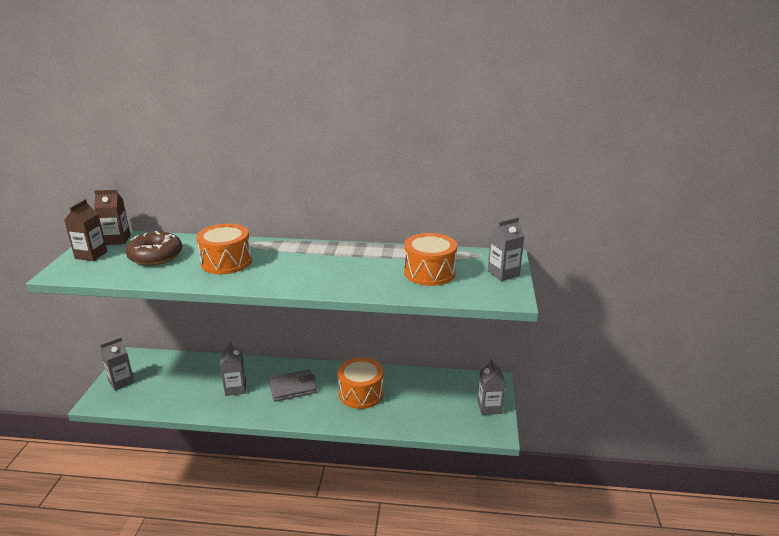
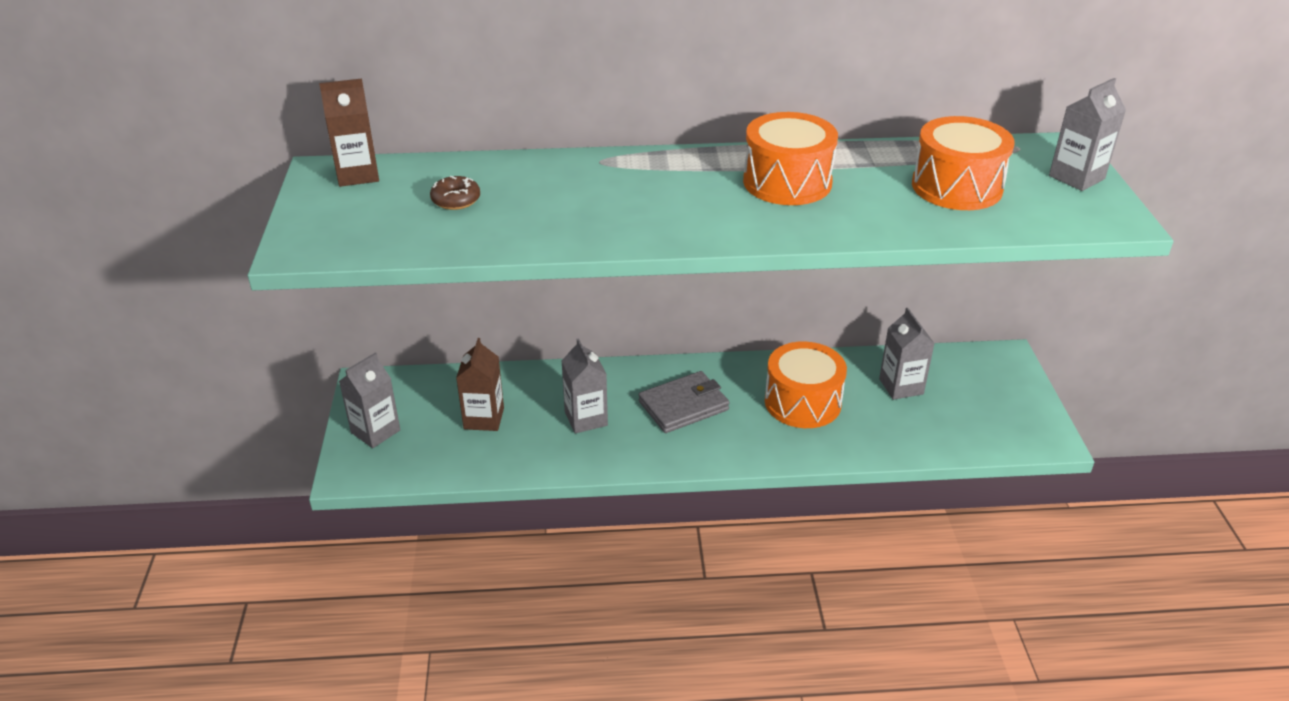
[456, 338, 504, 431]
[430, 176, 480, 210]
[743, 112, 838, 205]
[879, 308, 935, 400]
######
- [Problem to solve]: Could you give the listing again exactly, minus its pictures?

- [Expected output]:
[456, 338, 504, 431]
[430, 176, 480, 210]
[743, 112, 838, 205]
[879, 308, 935, 400]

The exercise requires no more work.